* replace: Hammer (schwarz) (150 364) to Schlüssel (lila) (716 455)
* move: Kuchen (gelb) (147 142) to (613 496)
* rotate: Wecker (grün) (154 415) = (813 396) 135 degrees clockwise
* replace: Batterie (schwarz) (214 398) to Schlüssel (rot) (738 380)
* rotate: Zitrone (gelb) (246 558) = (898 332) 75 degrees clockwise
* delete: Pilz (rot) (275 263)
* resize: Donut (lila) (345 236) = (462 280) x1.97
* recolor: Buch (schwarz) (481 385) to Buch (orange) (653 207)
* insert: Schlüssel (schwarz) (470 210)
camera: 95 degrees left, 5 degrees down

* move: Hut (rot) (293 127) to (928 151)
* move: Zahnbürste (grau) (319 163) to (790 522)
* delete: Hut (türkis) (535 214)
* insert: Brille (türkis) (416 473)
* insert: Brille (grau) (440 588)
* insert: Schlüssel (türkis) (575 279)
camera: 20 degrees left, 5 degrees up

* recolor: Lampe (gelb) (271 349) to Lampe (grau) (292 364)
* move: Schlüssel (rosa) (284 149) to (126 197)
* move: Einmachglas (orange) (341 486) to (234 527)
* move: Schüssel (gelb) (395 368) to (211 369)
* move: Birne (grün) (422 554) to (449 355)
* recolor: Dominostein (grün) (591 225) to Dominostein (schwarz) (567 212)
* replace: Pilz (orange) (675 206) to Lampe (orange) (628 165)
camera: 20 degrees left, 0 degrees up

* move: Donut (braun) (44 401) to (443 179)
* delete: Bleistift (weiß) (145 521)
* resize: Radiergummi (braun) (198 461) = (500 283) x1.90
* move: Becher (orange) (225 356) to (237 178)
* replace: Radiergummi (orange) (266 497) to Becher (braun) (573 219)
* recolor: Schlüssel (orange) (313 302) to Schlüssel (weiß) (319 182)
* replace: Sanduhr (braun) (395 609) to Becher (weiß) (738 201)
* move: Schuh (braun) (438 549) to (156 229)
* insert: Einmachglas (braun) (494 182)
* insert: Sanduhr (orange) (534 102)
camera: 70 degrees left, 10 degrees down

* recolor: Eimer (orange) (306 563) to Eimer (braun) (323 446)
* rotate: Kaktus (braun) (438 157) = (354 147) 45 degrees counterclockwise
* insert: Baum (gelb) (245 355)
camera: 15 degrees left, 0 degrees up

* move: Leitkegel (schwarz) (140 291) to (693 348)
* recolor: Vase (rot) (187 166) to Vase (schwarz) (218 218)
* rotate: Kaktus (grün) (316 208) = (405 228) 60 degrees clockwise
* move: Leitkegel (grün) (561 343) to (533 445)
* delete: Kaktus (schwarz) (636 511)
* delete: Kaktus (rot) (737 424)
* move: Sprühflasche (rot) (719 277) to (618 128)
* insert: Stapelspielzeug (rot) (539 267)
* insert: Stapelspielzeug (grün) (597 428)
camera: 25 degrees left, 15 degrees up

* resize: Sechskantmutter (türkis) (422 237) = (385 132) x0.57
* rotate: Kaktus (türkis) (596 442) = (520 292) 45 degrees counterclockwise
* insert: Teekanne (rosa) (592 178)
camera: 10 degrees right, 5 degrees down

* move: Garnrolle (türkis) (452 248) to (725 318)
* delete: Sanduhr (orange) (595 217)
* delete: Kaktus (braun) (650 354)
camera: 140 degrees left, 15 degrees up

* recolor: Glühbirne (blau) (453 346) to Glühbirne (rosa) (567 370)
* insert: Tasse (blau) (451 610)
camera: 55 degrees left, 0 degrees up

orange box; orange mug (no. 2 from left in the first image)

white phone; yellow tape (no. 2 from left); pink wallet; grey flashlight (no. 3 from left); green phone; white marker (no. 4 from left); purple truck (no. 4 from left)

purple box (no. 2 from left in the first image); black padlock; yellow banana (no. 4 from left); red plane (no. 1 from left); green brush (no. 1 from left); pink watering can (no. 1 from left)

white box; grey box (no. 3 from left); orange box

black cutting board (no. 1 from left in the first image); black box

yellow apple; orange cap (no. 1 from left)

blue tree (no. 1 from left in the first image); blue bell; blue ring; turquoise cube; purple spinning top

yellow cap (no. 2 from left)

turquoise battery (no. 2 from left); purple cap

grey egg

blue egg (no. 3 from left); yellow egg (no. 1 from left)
************
> **To do**: In the records above, find the line with "(rot) (738 380)"; write out exactly that line and each one after it, stopping after the line with "(462 280) x1.97".

> **Result for this task**:
* replace: Batterie (schwarz) (214 398) to Schlüssel (rot) (738 380)
* rotate: Zitrone (gelb) (246 558) = (898 332) 75 degrees clockwise
* delete: Pilz (rot) (275 263)
* resize: Donut (lila) (345 236) = (462 280) x1.97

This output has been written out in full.